● Action item: An unchanged copy of all the lines below is expected, and it should contain no pictures.

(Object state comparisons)
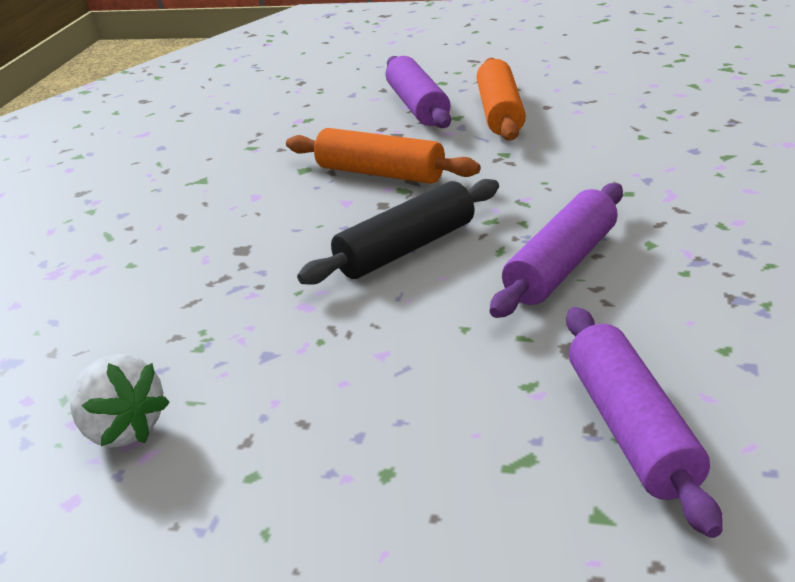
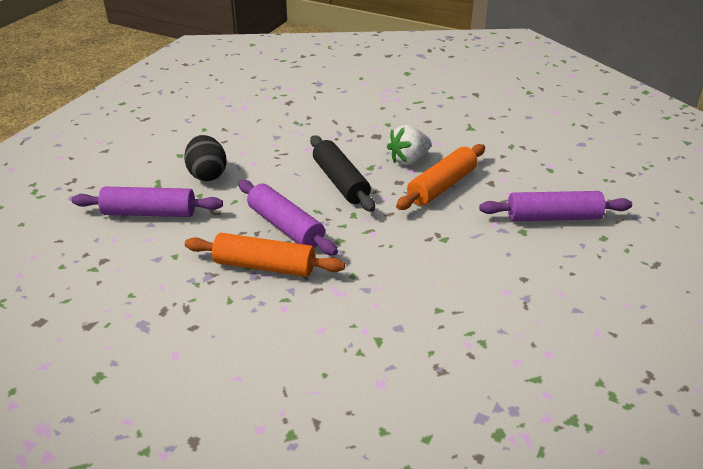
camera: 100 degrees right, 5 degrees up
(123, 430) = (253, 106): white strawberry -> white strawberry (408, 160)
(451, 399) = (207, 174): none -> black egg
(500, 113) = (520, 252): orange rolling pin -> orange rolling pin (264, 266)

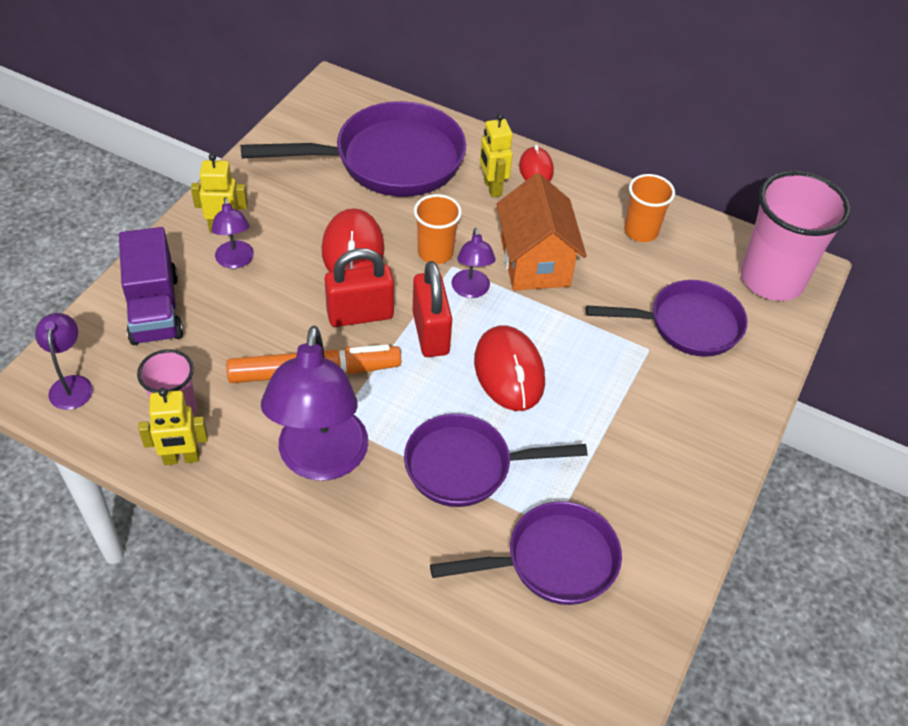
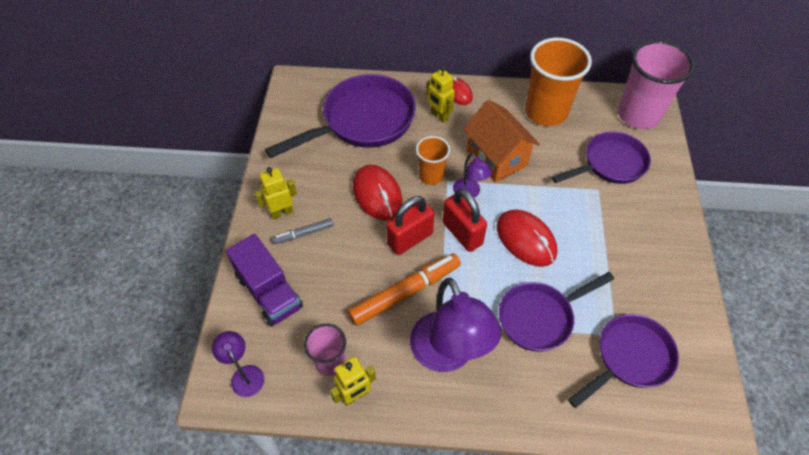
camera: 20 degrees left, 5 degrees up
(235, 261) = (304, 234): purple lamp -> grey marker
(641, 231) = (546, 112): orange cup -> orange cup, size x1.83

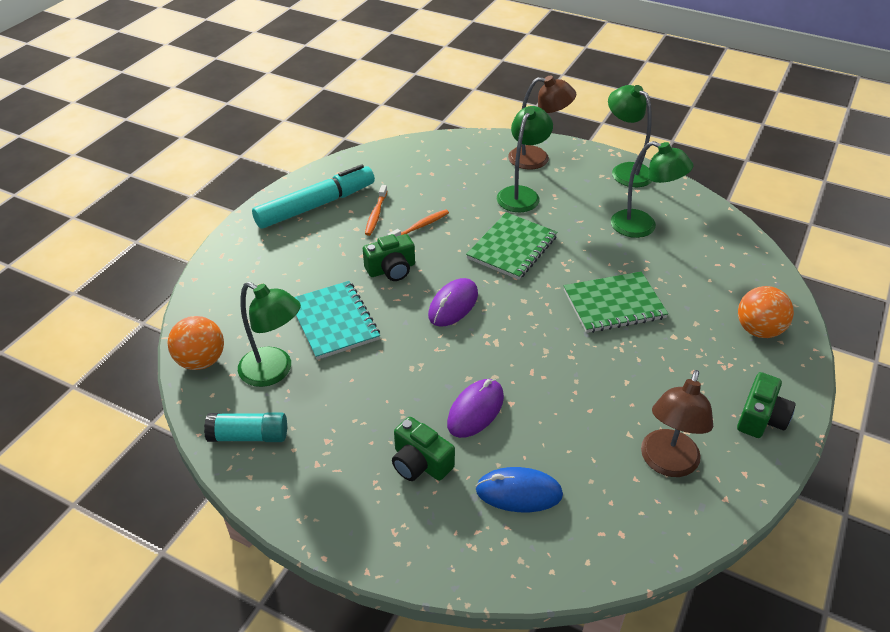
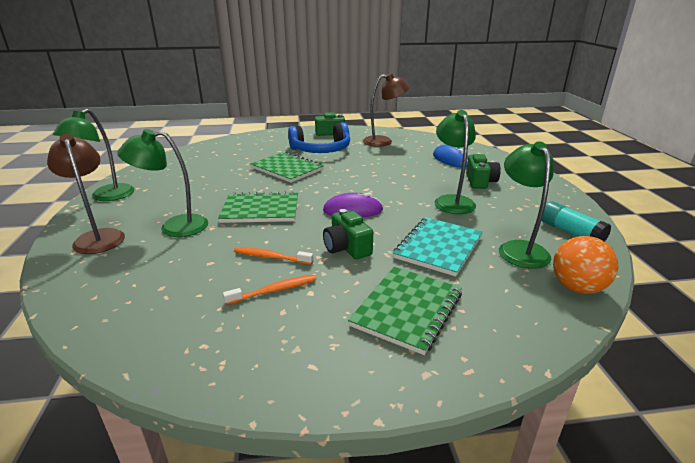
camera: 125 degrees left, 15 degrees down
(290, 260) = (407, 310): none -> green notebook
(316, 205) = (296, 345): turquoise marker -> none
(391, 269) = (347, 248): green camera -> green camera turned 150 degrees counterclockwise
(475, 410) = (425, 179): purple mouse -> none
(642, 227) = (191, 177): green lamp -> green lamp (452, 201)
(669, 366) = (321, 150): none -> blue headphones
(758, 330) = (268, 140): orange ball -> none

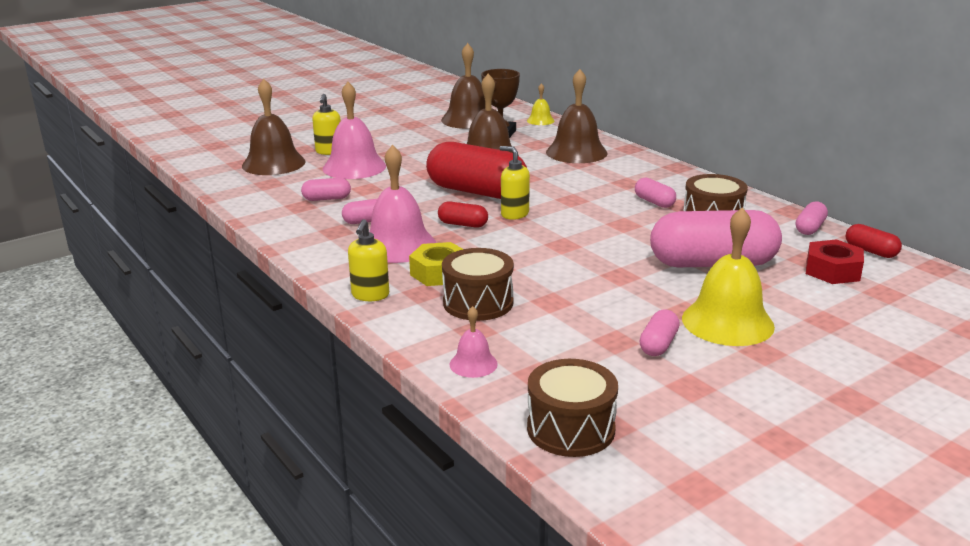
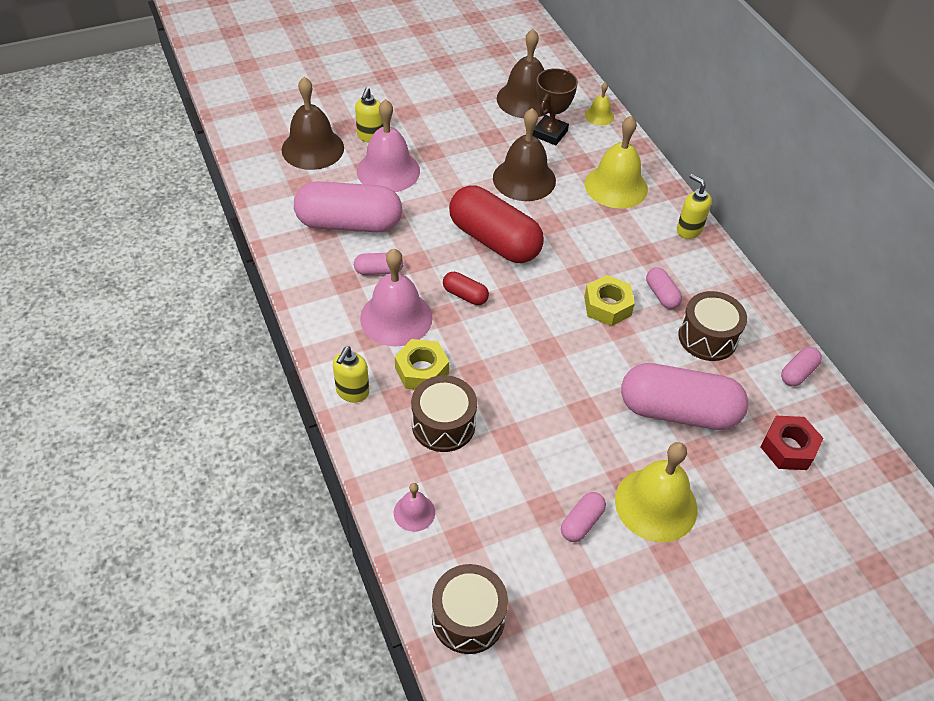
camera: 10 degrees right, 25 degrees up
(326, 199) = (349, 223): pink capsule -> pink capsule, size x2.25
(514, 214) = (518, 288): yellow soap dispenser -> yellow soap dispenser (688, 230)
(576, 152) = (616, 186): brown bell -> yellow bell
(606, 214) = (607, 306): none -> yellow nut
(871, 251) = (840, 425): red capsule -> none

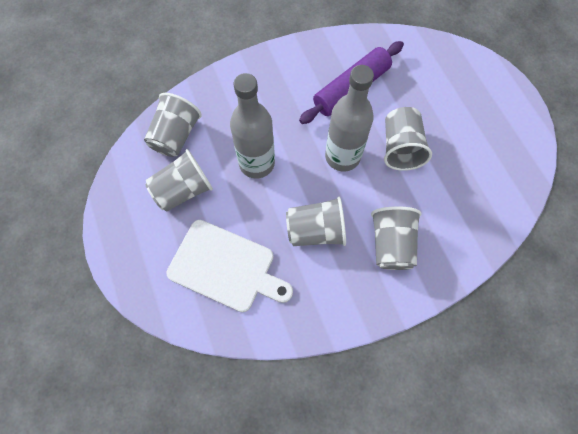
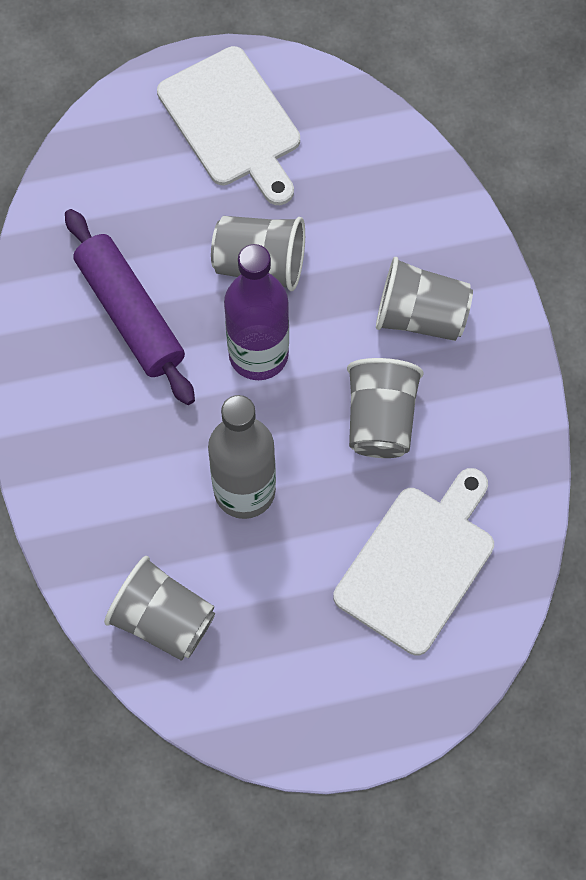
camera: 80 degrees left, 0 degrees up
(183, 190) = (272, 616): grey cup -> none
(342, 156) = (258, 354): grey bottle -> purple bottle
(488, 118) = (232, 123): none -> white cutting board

● Solved problem:
camera: 100 degrees right, 5 degrees up
(123, 430) = (253, 106): white strawberry -> white strawberry (408, 160)
(451, 399) = (207, 174): none -> black egg
(500, 113) = (520, 252): orange rolling pin -> orange rolling pin (264, 266)

camera: 20 degrees left, 5 degrees up
(235, 261) = (304, 234): purple lamp -> grey marker
(641, 231) = (546, 112): orange cup -> orange cup, size x1.83

camera: 125 degrees left, 15 degrees down
(290, 260) = (407, 310): none -> green notebook
(316, 205) = (296, 345): turquoise marker -> none
(391, 269) = (347, 248): green camera -> green camera turned 150 degrees counterclockwise
(475, 410) = (425, 179): purple mouse -> none
(642, 227) = (191, 177): green lamp -> green lamp (452, 201)
(669, 366) = (321, 150): none -> blue headphones
(758, 330) = (268, 140): orange ball -> none

camera: 10 degrees right, 25 degrees up
(326, 199) = (349, 223): pink capsule -> pink capsule, size x2.25
(514, 214) = (518, 288): yellow soap dispenser -> yellow soap dispenser (688, 230)
(576, 152) = (616, 186): brown bell -> yellow bell
(606, 214) = (607, 306): none -> yellow nut
(871, 251) = (840, 425): red capsule -> none

camera: 80 degrees left, 0 degrees up
(183, 190) = (272, 616): grey cup -> none
(342, 156) = (258, 354): grey bottle -> purple bottle
(488, 118) = (232, 123): none -> white cutting board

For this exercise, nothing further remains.